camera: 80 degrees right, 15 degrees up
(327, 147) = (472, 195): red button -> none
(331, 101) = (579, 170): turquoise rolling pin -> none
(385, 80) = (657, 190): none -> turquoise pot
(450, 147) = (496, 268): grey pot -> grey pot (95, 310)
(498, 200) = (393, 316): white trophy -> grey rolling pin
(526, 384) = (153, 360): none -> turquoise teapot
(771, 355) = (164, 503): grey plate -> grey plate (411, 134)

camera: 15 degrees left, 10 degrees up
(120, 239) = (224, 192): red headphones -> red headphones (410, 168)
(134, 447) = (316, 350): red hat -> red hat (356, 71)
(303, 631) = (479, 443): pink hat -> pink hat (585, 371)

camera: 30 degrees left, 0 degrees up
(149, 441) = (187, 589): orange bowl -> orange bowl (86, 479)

□ □ □ □ □ □ □

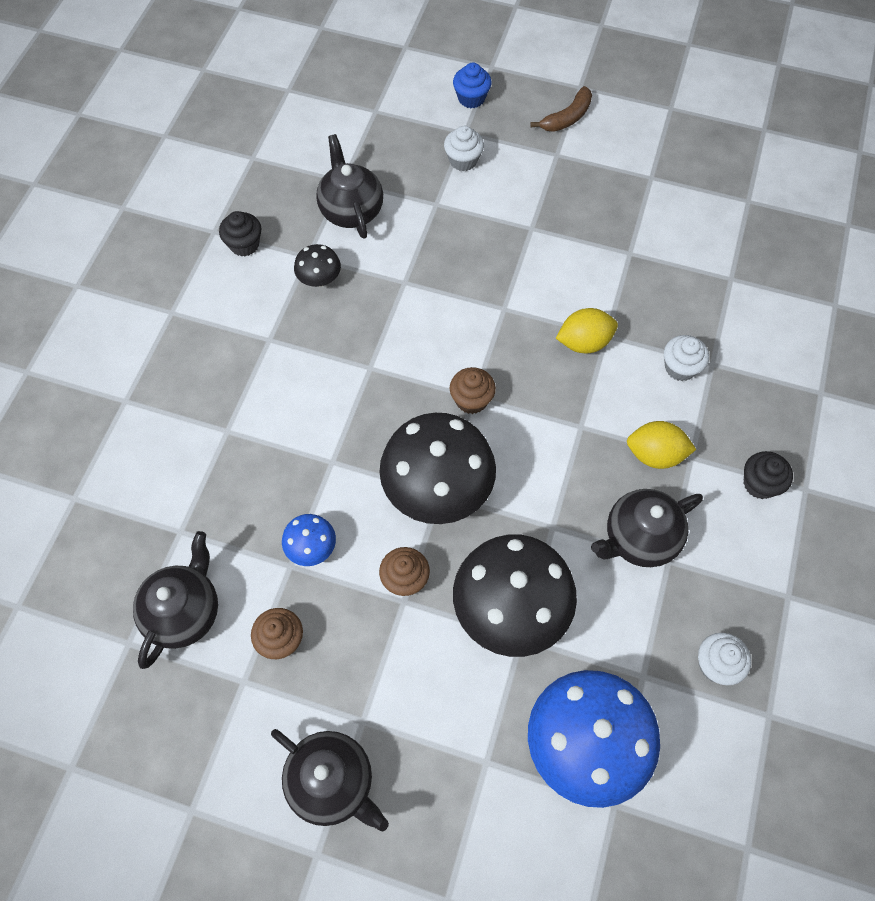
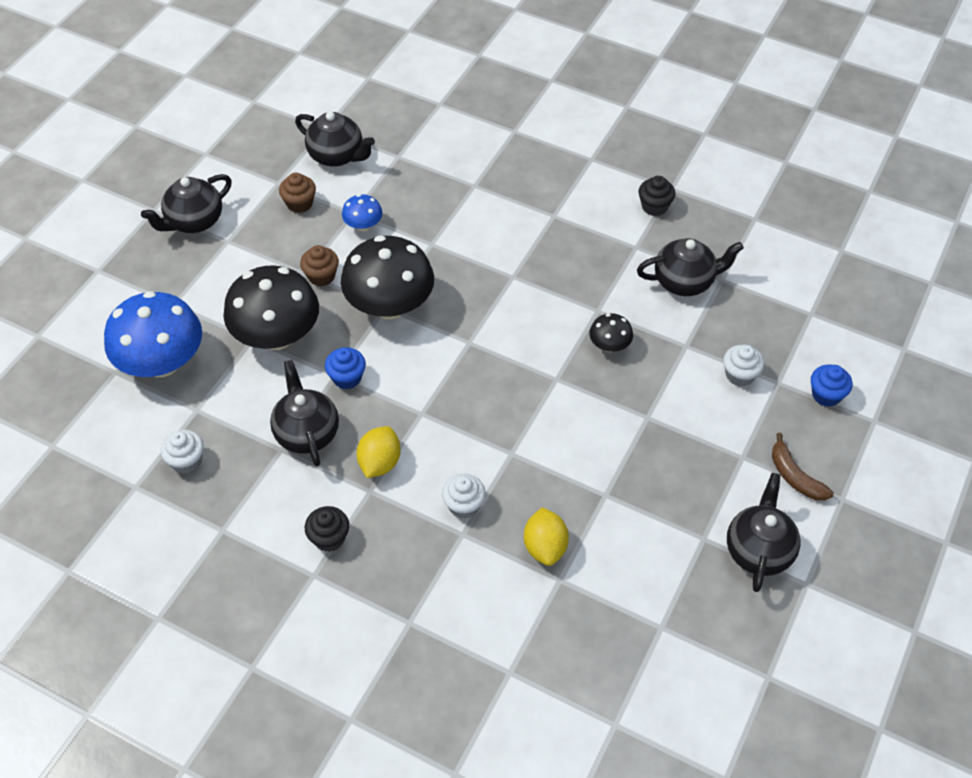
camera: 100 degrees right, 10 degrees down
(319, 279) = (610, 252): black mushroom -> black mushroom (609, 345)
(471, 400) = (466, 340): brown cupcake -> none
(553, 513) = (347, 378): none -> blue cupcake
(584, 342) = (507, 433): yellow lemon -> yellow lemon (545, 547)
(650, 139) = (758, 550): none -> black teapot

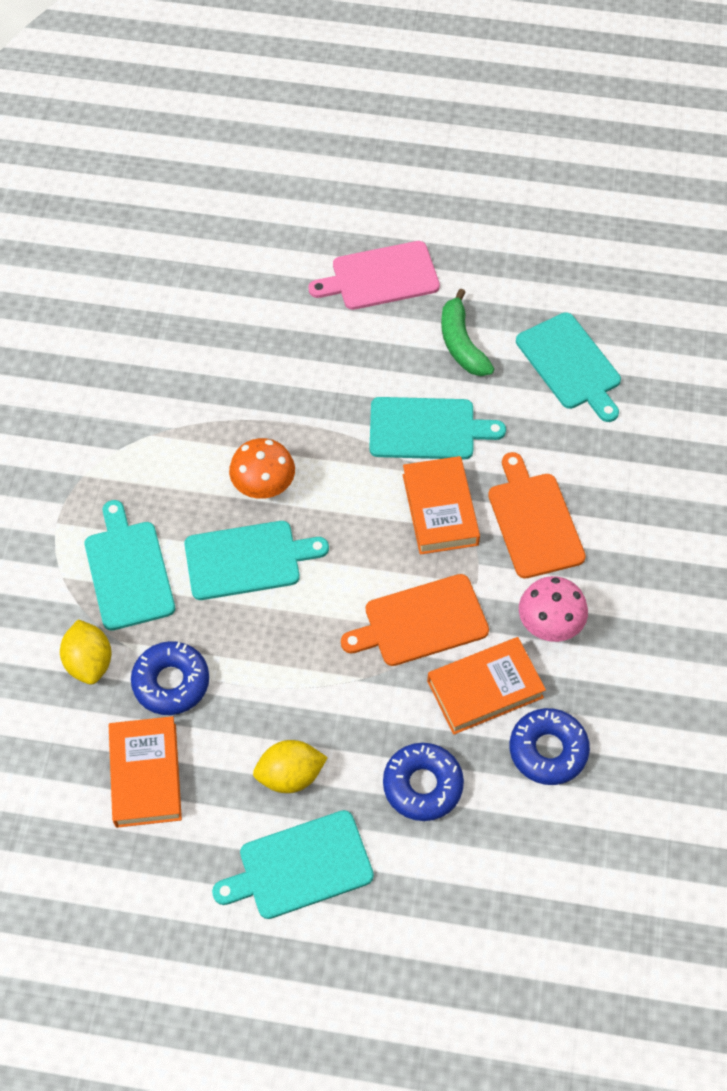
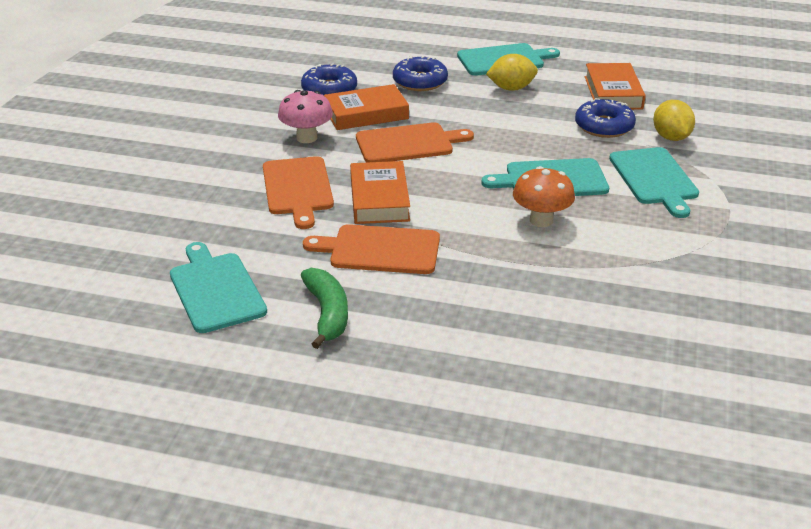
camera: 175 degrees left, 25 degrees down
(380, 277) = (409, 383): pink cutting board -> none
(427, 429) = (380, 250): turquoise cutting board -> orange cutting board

□ □ □ □ □ □ □

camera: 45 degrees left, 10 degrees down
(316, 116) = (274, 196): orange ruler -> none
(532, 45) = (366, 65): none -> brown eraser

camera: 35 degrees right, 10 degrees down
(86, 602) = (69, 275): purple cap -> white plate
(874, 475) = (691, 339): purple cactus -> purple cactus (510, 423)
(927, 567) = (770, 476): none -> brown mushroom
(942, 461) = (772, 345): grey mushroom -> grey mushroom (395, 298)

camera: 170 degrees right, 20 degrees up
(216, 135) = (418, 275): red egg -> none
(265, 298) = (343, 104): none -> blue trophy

□ □ □ □ □ □ □

The exact lines of the material above starting at the one that contains "(303, 631) = (479, 443): pink" and ending at the one that contains "(149, 441) = (187, 589): orange" are what to retype; leave out everything else.

(303, 631) = (479, 443): pink hat -> pink hat (585, 371)

camera: 30 degrees left, 0 degrees up
(149, 441) = (187, 589): orange bowl -> orange bowl (86, 479)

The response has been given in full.